* Action item *
With the records below as your source, retype each line exactly from the top down to the line that contains "yellow brick C3:C4", and include that line.

* Extracted data *
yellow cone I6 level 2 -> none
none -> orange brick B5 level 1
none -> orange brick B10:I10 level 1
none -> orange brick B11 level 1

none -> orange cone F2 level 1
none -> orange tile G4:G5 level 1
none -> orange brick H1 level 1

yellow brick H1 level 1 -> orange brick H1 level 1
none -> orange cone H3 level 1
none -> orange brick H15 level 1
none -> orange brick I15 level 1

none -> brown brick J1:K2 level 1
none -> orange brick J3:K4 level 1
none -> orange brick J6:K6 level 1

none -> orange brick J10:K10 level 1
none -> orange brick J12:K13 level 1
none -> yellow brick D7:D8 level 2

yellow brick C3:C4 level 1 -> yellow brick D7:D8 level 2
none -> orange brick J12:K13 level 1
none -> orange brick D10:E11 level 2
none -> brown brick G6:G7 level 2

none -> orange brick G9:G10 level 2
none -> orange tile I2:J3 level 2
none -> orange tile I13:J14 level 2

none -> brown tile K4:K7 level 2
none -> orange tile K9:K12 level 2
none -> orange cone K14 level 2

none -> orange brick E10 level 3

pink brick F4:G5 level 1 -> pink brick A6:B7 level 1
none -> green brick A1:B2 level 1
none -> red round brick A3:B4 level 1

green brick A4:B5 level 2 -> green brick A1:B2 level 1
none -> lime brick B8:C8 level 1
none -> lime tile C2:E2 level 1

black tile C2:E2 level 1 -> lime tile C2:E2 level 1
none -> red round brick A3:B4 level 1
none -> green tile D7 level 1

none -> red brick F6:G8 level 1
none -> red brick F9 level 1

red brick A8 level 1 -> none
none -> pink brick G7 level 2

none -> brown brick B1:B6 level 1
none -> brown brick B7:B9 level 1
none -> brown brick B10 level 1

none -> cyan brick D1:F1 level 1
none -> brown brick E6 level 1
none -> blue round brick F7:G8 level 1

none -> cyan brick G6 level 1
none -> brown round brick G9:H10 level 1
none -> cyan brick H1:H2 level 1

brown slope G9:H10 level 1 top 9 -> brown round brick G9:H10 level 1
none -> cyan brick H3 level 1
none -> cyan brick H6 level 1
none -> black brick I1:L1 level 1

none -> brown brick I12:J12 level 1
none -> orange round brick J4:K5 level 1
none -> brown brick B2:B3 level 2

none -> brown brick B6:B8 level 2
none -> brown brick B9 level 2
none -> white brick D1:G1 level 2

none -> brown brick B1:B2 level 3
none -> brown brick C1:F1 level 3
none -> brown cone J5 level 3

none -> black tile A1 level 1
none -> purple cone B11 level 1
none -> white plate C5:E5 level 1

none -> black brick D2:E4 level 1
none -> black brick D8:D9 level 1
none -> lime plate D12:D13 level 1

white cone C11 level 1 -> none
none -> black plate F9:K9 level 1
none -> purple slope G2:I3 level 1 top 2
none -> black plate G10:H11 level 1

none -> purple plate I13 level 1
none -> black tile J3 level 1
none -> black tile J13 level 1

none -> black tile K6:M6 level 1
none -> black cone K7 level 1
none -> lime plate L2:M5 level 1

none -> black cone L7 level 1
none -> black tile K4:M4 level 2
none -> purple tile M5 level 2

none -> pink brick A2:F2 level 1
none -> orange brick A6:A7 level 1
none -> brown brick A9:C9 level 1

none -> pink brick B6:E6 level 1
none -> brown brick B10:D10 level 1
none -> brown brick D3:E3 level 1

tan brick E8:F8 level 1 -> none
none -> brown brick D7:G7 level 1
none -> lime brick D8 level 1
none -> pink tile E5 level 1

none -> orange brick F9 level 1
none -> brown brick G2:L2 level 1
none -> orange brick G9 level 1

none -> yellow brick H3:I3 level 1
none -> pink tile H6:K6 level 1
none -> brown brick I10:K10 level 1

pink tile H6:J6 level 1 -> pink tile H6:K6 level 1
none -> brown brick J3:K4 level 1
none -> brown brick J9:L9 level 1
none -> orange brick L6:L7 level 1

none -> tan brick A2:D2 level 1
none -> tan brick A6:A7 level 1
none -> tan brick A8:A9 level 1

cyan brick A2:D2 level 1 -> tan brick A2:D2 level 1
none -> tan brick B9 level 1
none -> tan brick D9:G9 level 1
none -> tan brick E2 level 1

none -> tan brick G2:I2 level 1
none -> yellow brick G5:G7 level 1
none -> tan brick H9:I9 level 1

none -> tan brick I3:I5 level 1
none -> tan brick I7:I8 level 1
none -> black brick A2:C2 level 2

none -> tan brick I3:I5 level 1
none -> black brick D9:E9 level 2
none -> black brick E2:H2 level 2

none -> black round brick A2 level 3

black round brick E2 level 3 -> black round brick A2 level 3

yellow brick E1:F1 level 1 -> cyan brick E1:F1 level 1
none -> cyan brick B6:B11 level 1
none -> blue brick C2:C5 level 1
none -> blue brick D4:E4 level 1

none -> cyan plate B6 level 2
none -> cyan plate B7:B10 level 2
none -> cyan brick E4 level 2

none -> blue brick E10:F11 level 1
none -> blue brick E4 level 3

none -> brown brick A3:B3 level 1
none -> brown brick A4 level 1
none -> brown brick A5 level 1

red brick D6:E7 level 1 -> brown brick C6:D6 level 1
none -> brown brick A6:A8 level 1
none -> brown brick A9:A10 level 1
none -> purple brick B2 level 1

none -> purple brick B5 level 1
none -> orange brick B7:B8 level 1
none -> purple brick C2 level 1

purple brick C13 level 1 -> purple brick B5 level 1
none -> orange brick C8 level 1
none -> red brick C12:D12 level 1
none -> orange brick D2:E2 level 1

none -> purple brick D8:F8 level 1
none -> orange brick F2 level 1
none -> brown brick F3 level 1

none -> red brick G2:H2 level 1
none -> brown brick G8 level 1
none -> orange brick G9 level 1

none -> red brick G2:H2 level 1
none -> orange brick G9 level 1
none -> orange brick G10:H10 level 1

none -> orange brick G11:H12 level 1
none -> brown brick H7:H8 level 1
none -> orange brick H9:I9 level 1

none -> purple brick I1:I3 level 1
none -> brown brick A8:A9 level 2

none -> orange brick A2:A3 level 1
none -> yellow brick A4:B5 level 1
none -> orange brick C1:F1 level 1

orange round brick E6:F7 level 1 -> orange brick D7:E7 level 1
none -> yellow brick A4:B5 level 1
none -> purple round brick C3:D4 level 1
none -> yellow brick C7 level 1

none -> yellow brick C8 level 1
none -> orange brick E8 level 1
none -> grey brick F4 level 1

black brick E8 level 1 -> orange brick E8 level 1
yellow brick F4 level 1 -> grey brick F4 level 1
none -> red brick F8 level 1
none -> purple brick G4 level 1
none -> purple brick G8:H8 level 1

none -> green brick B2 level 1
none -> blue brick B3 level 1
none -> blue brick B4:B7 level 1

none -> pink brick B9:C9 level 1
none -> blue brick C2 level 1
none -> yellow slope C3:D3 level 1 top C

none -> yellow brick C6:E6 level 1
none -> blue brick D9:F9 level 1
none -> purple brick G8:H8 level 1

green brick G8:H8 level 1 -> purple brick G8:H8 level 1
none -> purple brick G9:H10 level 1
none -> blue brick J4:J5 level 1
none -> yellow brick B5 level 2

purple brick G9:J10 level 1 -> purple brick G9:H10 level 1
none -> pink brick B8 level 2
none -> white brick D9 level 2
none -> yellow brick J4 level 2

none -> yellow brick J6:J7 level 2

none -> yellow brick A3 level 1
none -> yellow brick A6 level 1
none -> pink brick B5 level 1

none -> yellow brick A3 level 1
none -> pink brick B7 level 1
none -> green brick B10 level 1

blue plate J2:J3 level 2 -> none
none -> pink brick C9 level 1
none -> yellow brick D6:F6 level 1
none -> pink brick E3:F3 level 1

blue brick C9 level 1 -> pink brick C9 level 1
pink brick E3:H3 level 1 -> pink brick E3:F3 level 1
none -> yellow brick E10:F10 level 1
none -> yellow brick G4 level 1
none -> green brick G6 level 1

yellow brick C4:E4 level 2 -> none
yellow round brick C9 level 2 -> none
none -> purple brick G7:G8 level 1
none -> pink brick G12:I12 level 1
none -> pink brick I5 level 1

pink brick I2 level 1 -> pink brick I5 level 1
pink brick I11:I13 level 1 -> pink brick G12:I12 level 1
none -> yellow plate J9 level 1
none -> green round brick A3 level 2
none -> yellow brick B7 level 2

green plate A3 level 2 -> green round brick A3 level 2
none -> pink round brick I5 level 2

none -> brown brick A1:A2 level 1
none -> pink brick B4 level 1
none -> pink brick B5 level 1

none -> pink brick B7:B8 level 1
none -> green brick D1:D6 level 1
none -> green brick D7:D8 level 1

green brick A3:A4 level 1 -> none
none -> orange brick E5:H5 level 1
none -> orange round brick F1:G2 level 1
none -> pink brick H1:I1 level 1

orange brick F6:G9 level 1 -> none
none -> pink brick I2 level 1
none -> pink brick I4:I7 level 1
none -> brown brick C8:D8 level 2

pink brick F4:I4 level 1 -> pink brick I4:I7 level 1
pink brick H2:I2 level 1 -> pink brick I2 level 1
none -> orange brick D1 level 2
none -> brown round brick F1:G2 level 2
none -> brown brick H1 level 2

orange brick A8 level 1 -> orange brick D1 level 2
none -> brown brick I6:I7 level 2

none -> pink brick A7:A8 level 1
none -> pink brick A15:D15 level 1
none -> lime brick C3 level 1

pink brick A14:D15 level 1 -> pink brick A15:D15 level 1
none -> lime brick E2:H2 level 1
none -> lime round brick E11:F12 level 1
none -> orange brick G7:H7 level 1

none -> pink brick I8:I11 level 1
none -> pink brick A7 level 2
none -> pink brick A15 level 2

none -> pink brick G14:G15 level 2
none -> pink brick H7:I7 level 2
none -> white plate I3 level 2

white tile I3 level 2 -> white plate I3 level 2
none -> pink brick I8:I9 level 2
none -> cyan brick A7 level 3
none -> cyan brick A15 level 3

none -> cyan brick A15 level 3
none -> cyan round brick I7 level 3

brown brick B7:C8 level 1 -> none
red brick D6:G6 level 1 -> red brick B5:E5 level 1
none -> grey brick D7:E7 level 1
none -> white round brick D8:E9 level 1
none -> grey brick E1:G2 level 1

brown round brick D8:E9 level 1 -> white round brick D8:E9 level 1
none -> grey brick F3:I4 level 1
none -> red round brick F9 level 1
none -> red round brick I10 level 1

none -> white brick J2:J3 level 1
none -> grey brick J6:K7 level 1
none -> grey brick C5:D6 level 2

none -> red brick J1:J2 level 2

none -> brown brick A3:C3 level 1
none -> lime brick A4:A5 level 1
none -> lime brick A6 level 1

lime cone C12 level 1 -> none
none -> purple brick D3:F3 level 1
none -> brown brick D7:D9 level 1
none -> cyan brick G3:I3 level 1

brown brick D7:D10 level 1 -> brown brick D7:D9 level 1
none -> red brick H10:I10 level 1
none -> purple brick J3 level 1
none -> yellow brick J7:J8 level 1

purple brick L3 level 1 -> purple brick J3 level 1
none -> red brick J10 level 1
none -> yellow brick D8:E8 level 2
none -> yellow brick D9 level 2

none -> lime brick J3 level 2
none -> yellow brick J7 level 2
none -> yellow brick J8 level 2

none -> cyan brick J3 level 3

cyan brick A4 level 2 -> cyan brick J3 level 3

* Answer section *
yellow cone I6 level 2 -> none
none -> orange brick B5 level 1
none -> orange brick B10:I10 level 1
none -> orange brick B11 level 1

none -> orange cone F2 level 1
none -> orange tile G4:G5 level 1
none -> orange brick H1 level 1

yellow brick H1 level 1 -> orange brick H1 level 1
none -> orange cone H3 level 1
none -> orange brick H15 level 1
none -> orange brick I15 level 1

none -> brown brick J1:K2 level 1
none -> orange brick J3:K4 level 1
none -> orange brick J6:K6 level 1

none -> orange brick J10:K10 level 1
none -> orange brick J12:K13 level 1
none -> yellow brick D7:D8 level 2

yellow brick C3:C4 level 1 -> yellow brick D7:D8 level 2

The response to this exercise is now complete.